-- DATA EXTRACT follows --
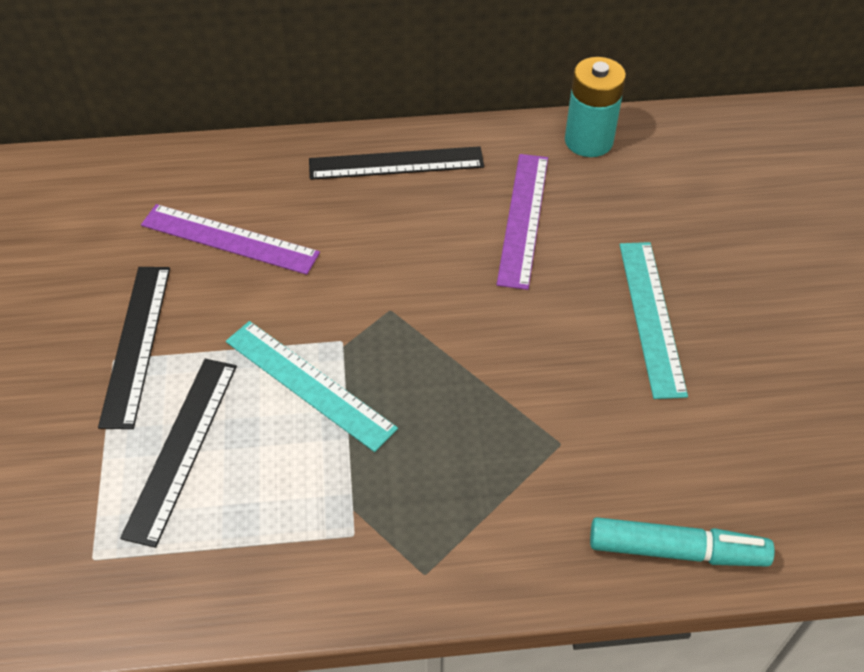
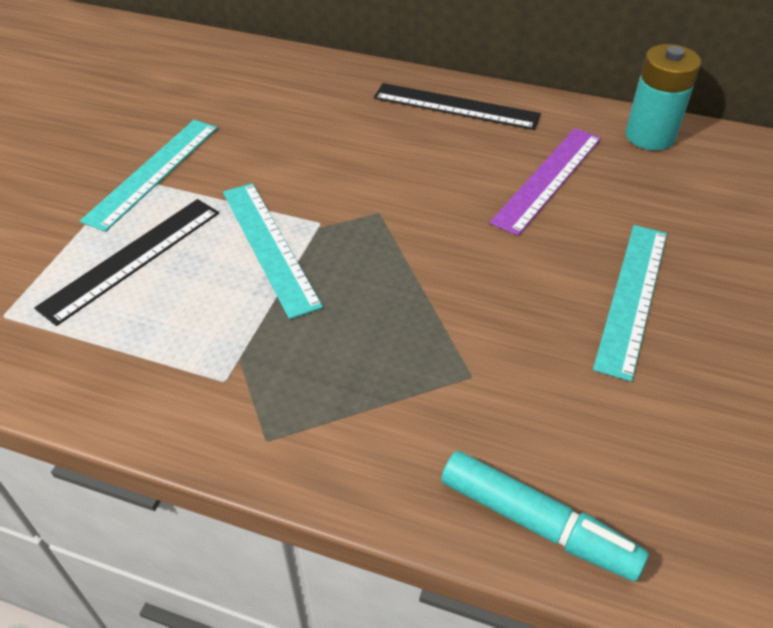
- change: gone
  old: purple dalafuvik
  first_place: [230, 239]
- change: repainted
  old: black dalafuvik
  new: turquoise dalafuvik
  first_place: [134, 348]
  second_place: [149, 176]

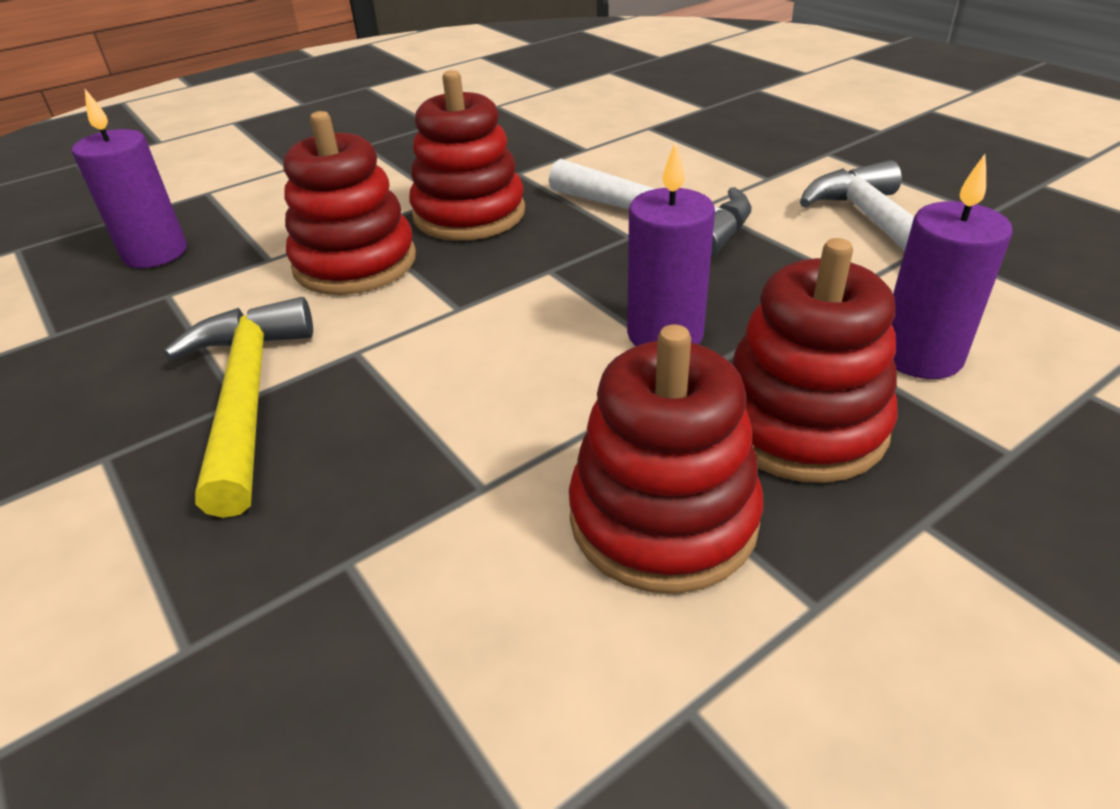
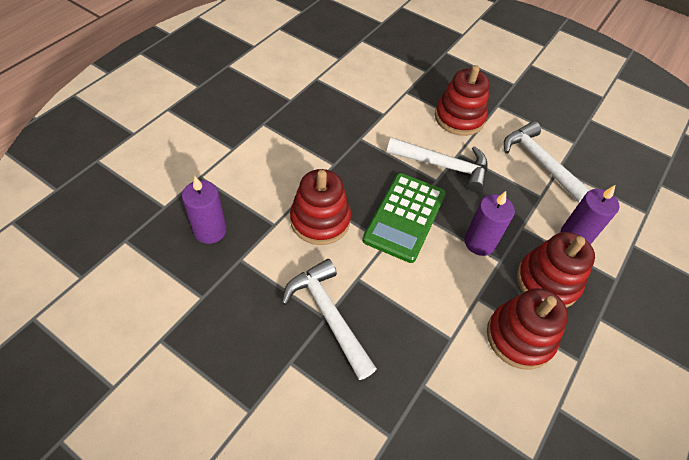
- change: new
  new: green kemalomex
  second_place: [404, 218]
- change: shifted
  old: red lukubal
  first_place: [467, 155]
  second_place: [462, 100]
- change: repainted
  old: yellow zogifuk
  new: white zogifuk
  first_place: [238, 407]
  second_place: [329, 319]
-- DATA EXTRACT concluded --
● TASK PROMPT
Give every record again exactly, apart from the pictures, which stay out.

● SOLUTION FOR THIS EXERCISE
- change: gone
  old: purple dalafuvik
  first_place: [230, 239]
- change: repainted
  old: black dalafuvik
  new: turquoise dalafuvik
  first_place: [134, 348]
  second_place: [149, 176]

- change: new
  new: green kemalomex
  second_place: [404, 218]
- change: shifted
  old: red lukubal
  first_place: [467, 155]
  second_place: [462, 100]
- change: repainted
  old: yellow zogifuk
  new: white zogifuk
  first_place: [238, 407]
  second_place: [329, 319]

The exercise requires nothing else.